§ **과제 내용**
"wreath (272, 113)"이 있는 행에서 시작해 "(117, 1288)."이 있는 행까지, "cloudy" 표현을 "rainy" 표현으로 바꾸고 나머지는 그대로 둔 채 해당 행들을 다시 쓰세요.

[항목 위치 기록]
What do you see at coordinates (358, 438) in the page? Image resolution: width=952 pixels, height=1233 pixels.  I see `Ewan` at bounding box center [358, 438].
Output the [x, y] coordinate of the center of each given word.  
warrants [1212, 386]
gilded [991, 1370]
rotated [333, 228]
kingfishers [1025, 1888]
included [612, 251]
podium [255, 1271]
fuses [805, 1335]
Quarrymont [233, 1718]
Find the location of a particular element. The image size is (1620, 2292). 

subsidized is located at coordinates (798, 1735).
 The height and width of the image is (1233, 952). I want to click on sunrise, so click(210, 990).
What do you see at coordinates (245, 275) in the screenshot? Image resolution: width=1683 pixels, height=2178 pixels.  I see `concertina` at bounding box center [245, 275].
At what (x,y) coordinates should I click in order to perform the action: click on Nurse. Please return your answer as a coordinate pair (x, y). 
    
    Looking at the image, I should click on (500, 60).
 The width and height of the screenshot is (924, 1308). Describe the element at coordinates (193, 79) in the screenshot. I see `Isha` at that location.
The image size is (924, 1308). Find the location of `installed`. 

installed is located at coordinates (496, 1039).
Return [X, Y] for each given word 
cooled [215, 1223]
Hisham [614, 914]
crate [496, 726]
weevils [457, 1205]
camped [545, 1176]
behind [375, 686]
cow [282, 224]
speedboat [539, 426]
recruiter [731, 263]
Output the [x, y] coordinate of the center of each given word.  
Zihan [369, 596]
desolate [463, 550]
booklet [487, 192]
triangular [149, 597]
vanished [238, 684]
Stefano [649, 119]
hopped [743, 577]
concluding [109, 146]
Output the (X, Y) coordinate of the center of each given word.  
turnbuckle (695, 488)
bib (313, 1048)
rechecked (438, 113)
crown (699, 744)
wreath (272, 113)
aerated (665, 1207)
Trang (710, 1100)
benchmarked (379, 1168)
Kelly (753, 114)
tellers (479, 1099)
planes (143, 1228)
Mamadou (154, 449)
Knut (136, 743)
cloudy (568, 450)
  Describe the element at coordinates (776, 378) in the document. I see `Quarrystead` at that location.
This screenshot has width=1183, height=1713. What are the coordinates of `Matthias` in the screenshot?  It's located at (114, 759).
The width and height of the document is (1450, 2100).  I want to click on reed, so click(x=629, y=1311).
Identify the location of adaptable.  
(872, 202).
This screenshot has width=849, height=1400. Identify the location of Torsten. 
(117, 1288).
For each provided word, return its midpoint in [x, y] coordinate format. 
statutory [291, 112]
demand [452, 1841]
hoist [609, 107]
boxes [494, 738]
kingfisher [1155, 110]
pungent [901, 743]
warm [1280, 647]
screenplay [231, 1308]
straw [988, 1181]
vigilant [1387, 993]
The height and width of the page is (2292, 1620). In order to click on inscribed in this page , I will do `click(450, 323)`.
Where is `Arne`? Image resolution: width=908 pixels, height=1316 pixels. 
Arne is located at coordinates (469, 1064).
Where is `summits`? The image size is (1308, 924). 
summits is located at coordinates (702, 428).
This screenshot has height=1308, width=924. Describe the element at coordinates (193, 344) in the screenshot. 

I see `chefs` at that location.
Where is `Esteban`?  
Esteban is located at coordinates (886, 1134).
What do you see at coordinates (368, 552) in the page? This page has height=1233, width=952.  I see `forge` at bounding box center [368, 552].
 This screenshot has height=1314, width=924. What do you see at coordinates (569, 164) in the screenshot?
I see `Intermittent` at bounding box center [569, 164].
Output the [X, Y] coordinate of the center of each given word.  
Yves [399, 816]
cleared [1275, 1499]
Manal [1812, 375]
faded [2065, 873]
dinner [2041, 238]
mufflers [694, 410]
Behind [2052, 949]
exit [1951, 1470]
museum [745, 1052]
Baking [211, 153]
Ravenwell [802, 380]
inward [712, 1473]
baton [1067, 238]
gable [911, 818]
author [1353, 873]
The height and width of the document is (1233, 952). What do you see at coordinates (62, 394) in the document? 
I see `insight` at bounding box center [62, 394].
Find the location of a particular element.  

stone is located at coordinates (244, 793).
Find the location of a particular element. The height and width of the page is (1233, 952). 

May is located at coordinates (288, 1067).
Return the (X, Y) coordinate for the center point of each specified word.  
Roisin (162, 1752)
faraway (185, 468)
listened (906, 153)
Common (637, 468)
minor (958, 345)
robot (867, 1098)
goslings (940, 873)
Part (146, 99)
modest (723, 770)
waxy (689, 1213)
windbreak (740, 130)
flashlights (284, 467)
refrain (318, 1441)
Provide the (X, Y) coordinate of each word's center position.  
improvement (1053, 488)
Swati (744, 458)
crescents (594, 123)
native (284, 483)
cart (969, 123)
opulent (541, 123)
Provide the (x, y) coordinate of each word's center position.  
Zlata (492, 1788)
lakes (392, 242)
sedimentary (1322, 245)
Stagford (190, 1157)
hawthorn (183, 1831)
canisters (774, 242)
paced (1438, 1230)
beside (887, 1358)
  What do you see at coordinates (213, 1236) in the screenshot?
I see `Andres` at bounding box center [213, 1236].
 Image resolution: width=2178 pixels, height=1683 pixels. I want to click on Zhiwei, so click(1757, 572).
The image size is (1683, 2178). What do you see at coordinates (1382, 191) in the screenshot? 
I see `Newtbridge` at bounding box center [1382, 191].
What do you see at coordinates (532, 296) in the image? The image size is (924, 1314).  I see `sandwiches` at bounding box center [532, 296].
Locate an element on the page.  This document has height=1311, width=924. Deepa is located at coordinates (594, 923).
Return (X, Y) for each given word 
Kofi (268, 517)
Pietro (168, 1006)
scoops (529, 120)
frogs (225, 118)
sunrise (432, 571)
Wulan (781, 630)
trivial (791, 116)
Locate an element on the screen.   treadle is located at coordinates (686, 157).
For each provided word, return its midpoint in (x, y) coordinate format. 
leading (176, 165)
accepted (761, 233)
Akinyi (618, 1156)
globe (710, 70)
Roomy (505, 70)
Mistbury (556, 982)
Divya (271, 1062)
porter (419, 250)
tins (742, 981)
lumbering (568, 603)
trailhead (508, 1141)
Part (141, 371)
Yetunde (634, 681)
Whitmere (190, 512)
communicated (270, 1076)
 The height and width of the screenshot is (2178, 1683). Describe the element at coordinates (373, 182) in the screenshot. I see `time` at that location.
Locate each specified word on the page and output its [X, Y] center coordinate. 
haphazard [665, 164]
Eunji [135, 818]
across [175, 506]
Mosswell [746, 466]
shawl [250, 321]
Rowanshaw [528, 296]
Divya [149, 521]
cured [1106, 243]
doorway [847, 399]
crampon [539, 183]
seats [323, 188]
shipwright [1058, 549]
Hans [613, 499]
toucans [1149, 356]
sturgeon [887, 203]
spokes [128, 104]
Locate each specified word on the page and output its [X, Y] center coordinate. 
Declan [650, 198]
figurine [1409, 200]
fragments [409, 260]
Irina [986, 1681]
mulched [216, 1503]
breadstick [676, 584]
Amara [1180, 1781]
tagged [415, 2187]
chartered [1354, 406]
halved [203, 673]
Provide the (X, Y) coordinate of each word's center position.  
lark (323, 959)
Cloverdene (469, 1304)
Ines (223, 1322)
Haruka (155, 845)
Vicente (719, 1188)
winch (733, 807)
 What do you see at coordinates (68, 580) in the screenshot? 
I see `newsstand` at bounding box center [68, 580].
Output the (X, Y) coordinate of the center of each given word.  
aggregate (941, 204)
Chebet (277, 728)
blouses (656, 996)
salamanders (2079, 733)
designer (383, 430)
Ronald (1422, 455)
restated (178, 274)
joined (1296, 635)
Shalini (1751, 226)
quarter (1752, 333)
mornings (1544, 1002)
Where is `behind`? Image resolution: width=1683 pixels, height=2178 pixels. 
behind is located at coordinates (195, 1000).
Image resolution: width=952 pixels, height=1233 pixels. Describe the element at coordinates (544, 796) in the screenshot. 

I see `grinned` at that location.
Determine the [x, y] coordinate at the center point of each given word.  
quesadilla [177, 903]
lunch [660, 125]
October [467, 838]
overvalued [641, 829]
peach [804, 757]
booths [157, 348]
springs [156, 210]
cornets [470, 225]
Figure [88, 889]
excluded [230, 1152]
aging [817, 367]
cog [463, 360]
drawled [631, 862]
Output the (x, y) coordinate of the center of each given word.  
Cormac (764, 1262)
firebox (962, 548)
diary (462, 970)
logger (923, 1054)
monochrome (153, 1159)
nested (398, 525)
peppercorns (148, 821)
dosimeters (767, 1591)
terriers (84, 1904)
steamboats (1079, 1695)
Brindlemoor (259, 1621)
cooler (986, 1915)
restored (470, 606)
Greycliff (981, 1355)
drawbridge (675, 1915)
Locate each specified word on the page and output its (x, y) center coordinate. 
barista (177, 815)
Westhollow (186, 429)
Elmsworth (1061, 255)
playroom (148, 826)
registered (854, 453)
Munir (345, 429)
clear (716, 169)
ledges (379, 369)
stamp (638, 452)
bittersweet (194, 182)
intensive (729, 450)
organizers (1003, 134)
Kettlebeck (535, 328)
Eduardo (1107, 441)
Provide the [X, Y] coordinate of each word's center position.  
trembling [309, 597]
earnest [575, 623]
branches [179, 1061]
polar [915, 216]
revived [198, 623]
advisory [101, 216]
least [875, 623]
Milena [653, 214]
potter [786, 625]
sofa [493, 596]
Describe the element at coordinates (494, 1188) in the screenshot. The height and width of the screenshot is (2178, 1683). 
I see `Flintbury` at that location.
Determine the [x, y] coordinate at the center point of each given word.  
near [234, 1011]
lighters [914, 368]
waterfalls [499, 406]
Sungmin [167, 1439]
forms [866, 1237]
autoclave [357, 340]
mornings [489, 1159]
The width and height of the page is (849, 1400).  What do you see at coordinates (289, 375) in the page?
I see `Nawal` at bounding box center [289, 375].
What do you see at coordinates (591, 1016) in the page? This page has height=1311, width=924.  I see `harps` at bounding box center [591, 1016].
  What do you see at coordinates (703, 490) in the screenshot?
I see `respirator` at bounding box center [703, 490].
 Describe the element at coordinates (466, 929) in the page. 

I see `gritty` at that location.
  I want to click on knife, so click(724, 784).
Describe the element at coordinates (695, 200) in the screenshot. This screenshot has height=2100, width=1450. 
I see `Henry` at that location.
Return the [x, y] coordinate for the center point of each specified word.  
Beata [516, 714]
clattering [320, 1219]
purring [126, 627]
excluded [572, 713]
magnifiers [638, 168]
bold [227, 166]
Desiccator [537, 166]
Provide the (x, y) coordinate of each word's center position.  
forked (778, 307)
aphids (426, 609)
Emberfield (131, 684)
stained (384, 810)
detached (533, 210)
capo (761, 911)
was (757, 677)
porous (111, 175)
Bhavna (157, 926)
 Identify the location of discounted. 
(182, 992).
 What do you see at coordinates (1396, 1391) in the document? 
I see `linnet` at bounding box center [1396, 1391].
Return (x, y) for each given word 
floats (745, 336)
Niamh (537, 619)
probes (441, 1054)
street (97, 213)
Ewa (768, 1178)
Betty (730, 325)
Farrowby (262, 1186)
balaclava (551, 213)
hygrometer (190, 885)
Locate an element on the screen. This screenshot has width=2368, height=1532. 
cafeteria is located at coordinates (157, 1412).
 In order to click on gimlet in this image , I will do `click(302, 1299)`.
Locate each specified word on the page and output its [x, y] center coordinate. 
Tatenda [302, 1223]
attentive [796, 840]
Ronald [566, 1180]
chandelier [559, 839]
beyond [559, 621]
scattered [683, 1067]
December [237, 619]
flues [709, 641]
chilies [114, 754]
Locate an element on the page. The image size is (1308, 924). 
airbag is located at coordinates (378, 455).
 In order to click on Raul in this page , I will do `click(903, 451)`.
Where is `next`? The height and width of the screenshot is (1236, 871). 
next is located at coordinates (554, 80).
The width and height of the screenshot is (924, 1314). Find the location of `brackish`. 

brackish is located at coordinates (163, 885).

§ **답변**
wreath (272, 113)
aerated (665, 1207)
Trang (710, 1100)
benchmarked (379, 1168)
Kelly (753, 114)
tellers (479, 1099)
planes (143, 1228)
Mamadou (154, 449)
Knut (136, 743)
rainy (568, 450)
  Describe the element at coordinates (776, 378) in the document. I see `Quarrystead` at that location.
This screenshot has width=1183, height=1713. What are the coordinates of `Matthias` in the screenshot?  It's located at (114, 759).
The width and height of the document is (1450, 2100).  I want to click on reed, so click(x=629, y=1311).
Identify the location of adaptable.  
(872, 202).
This screenshot has width=849, height=1400. Identify the location of Torsten. 
(117, 1288).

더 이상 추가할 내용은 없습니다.